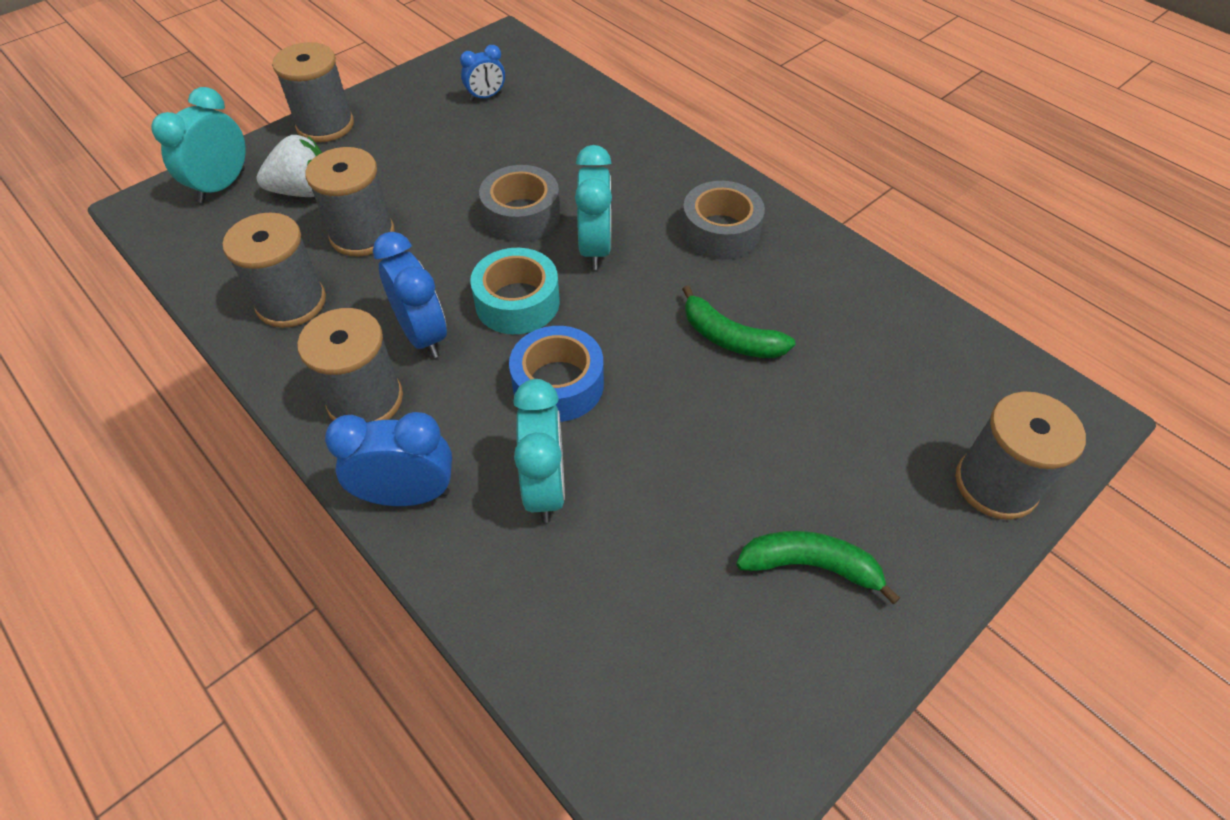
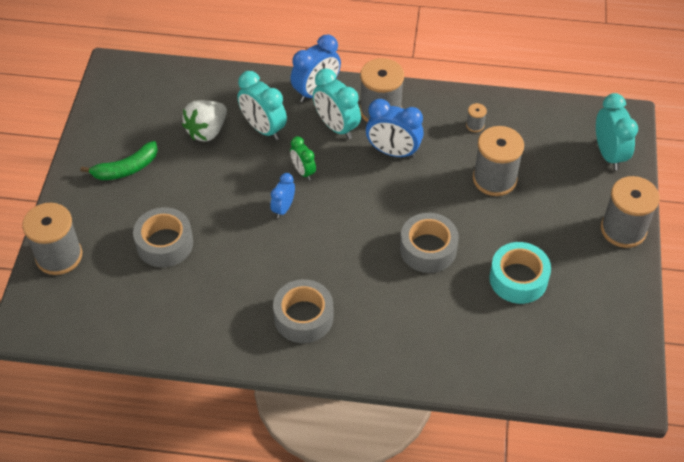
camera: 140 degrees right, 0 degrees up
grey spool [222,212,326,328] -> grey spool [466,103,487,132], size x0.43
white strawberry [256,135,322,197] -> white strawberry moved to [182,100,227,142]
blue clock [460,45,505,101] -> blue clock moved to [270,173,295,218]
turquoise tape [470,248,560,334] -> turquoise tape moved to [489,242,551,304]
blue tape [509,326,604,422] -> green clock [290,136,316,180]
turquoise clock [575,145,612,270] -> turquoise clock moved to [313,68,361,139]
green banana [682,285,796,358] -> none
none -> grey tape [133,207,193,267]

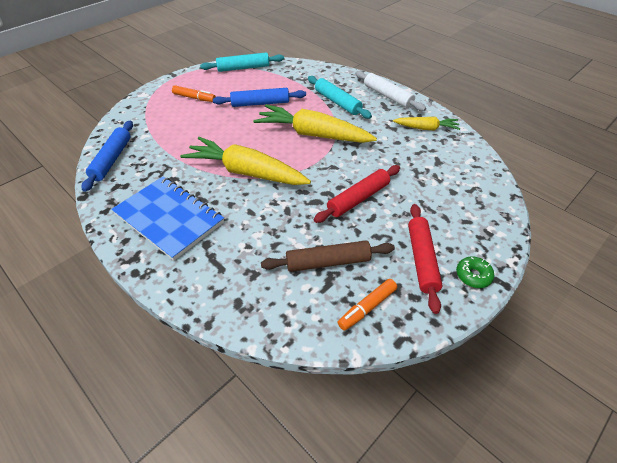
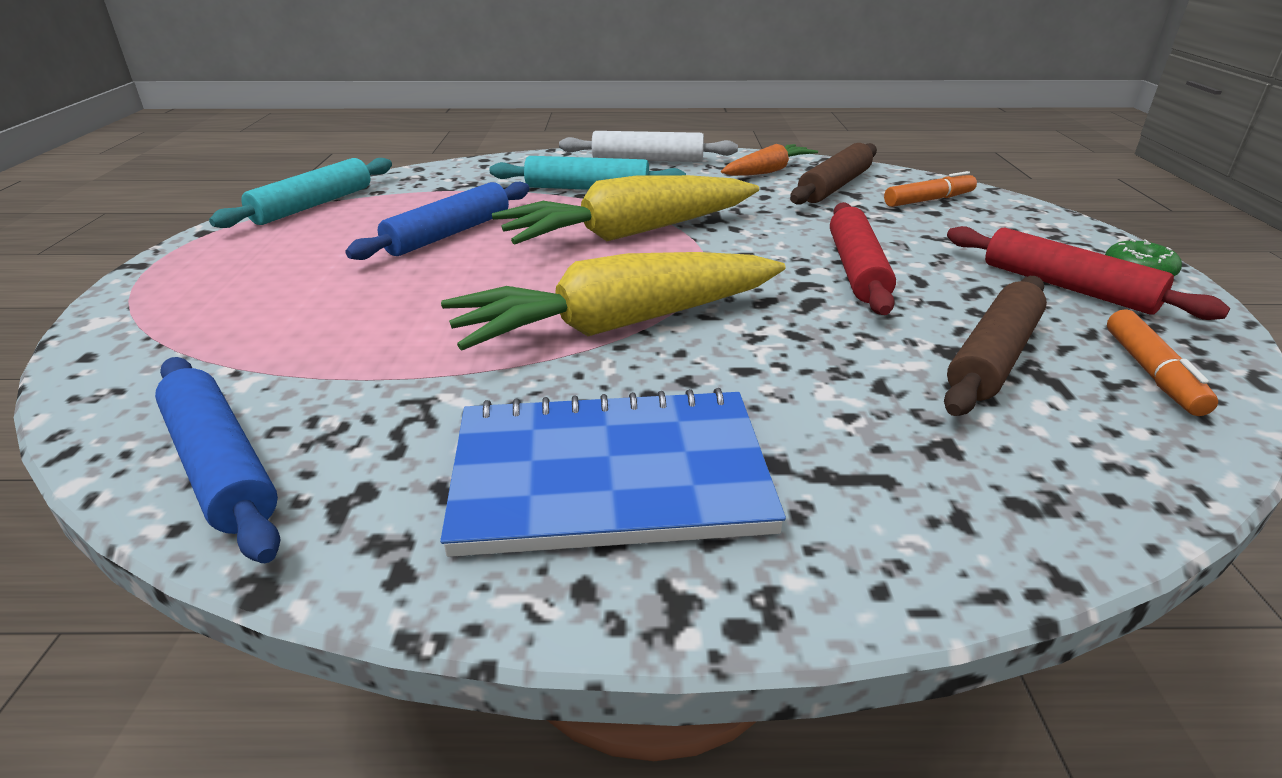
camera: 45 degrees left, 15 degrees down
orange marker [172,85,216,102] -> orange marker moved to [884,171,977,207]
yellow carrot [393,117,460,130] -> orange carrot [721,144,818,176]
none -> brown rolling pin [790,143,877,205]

══════════

== Try it ==
Repeat, word for word, the lines above between the line holding "grey spool [222,212,326,328]" and the line holding "blue clock [460,45,505,101]", inclusive; omit everything else.

== Reply to the task ==
grey spool [222,212,326,328] -> grey spool [466,103,487,132], size x0.43
white strawberry [256,135,322,197] -> white strawberry moved to [182,100,227,142]
blue clock [460,45,505,101] -> blue clock moved to [270,173,295,218]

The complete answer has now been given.